Write the listing out again word for word. Pictures do not belong in the copy.

*** Begin section ***

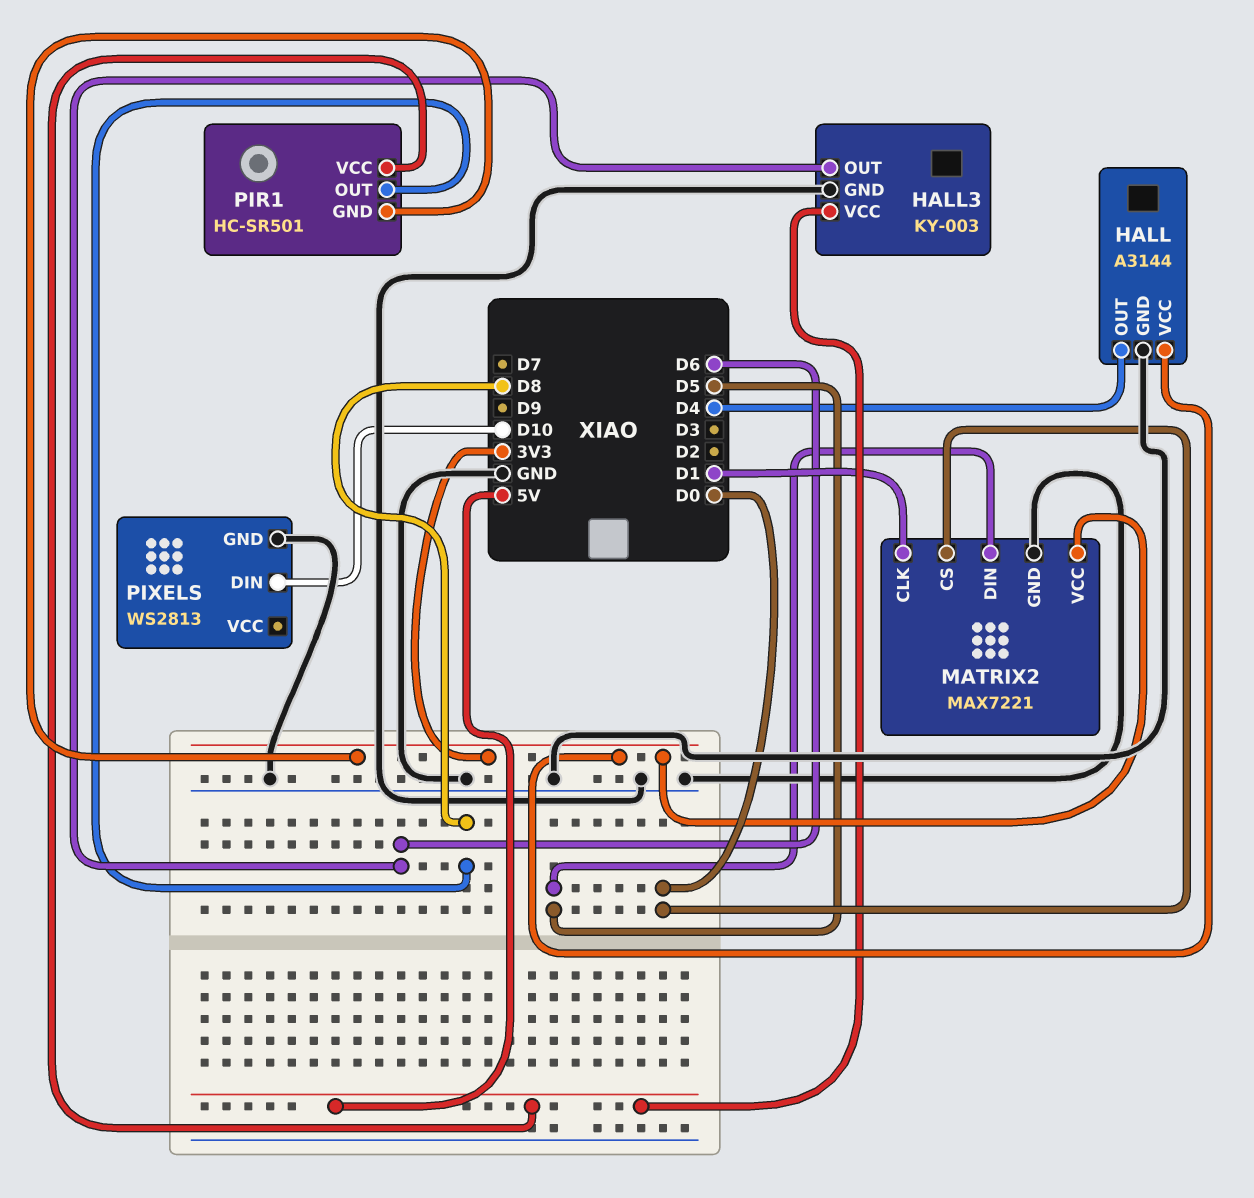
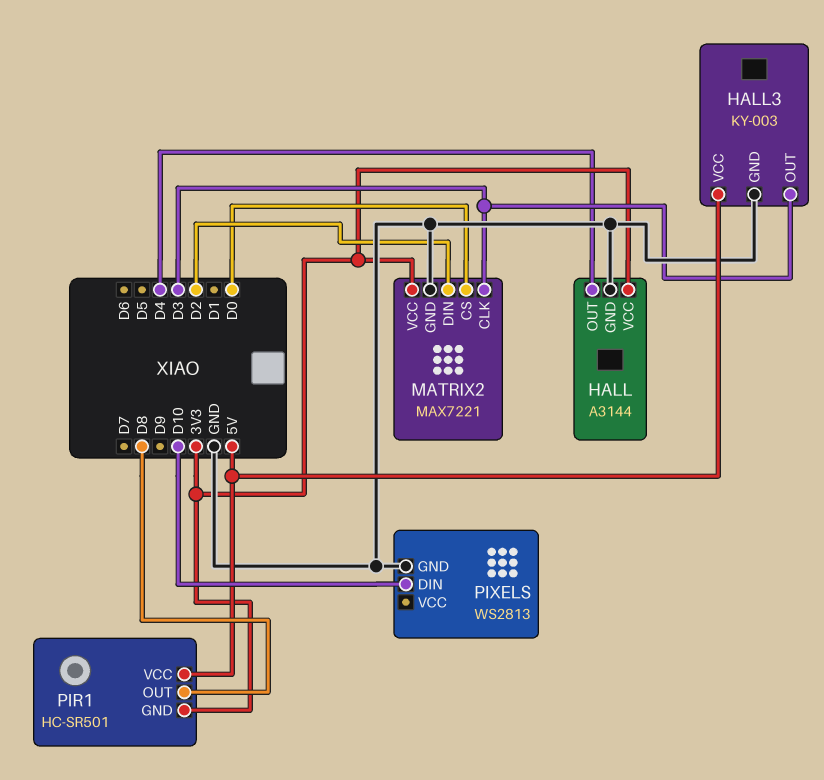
HALL3 pin OUT: D6 -> D3
MATRIX2 pin CLK: D1 -> D3
MATRIX2 pin DIN: D5 -> D2

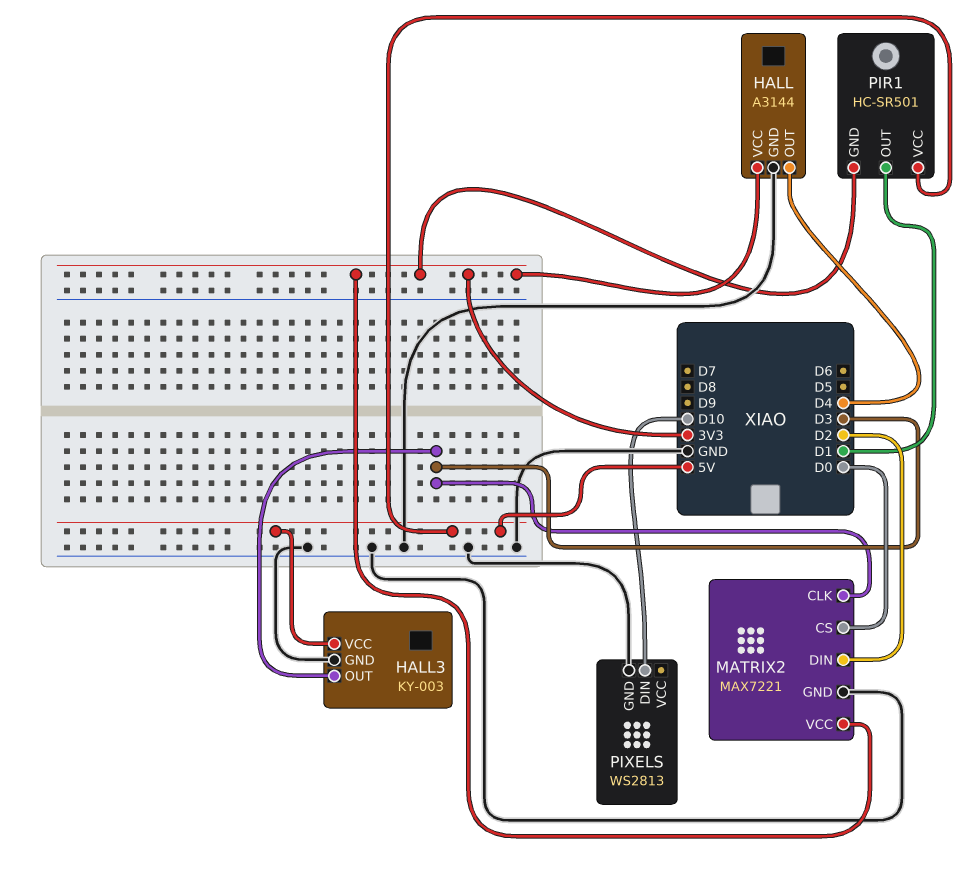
PIR1 pin OUT: D8 -> D1

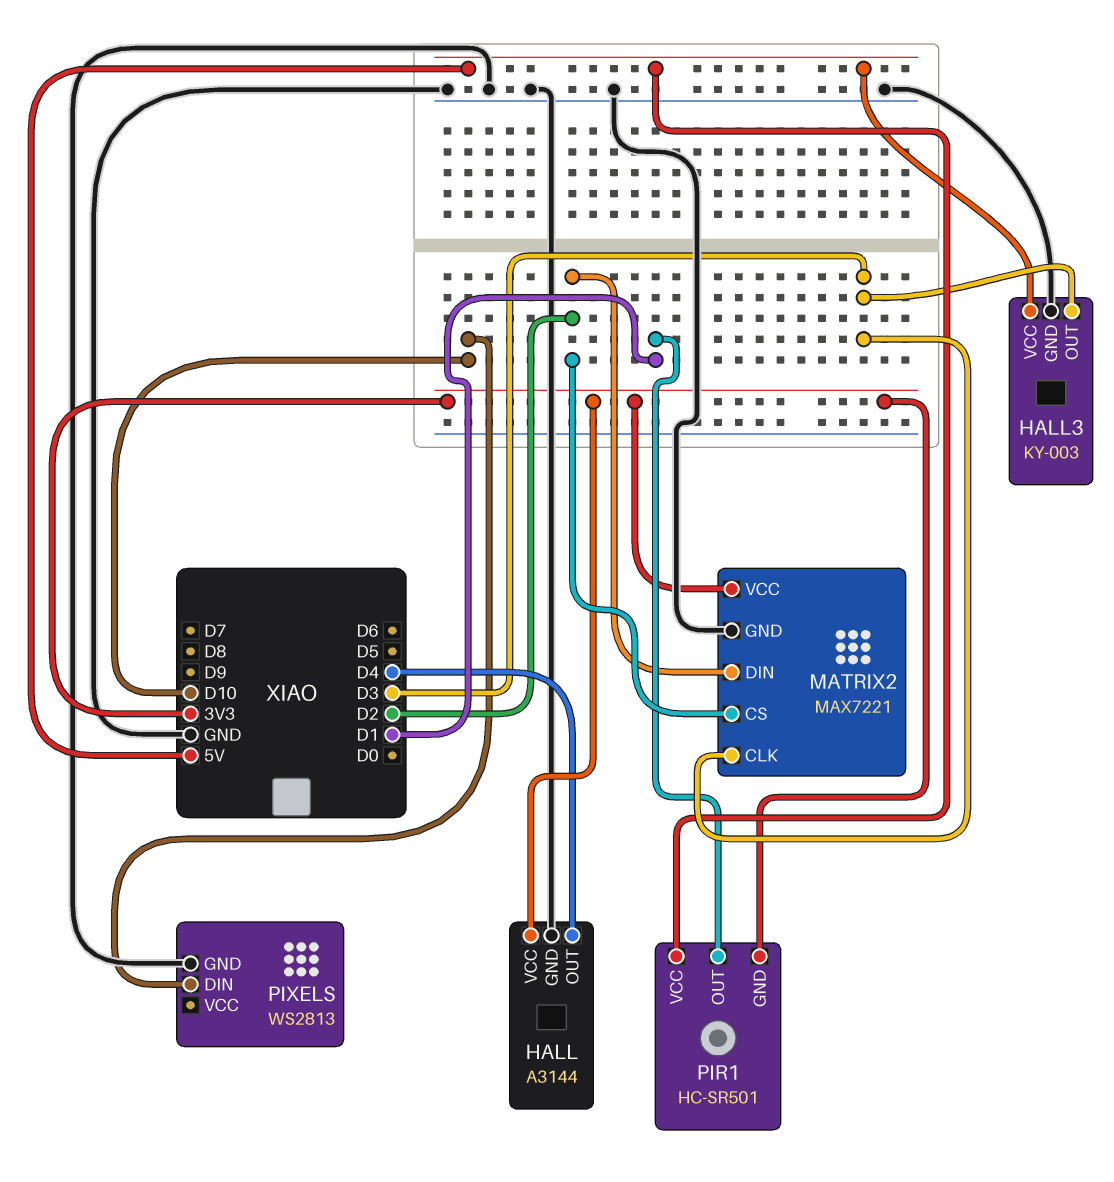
MATRIX2 pin CS: D0 -> D2

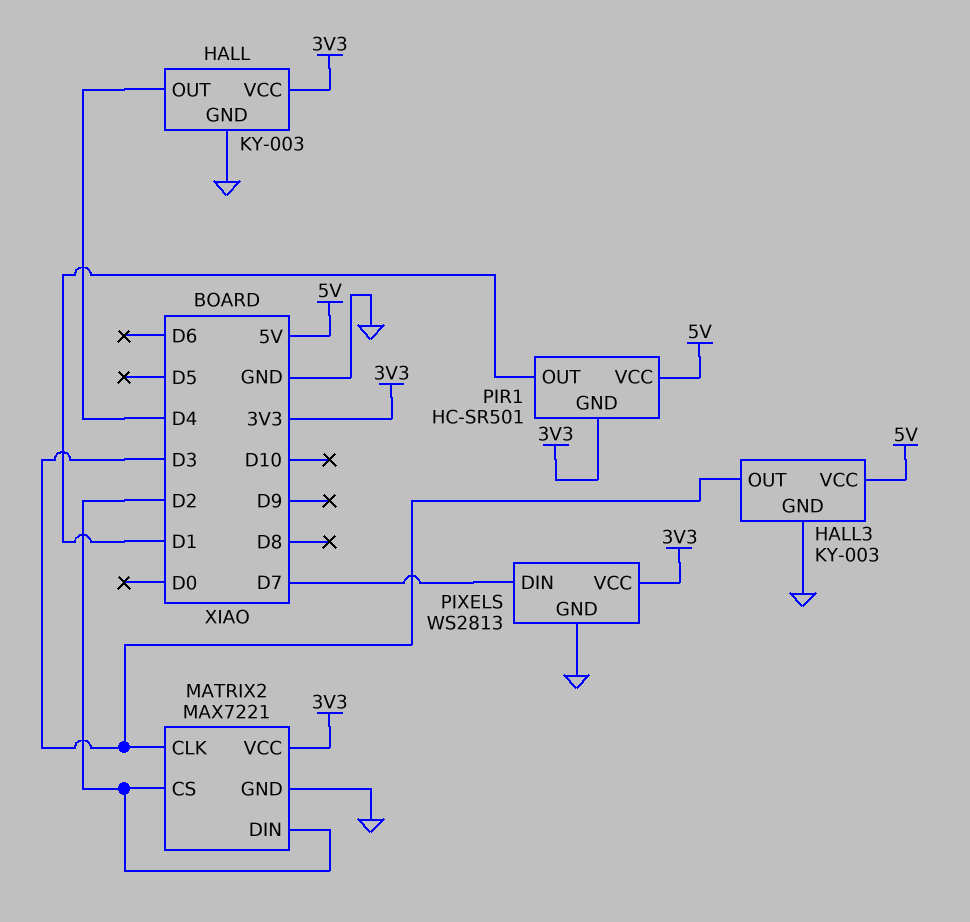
HALL: A3144 -> KY-003
PIXELS pin DIN: D10 -> D7
PIXELS pin VCC: none -> 3V3

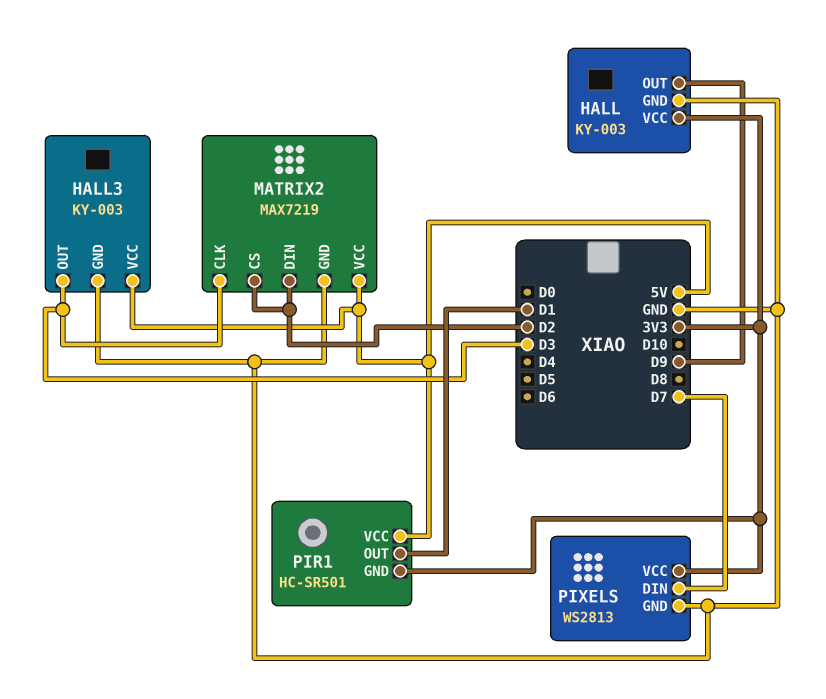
HALL pin OUT: D4 -> D9
MATRIX2: MAX7221 -> MAX7219
MATRIX2 pin VCC: 3V3 -> 5V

*** End section ***

Result ▸
HALL3 pin OUT: D6 -> D3
MATRIX2 pin CLK: D1 -> D3
MATRIX2 pin DIN: D5 -> D2

PIR1 pin OUT: D8 -> D1

MATRIX2 pin CS: D0 -> D2

HALL: A3144 -> KY-003
PIXELS pin DIN: D10 -> D7
PIXELS pin VCC: none -> 3V3

HALL pin OUT: D4 -> D9
MATRIX2: MAX7221 -> MAX7219
MATRIX2 pin VCC: 3V3 -> 5V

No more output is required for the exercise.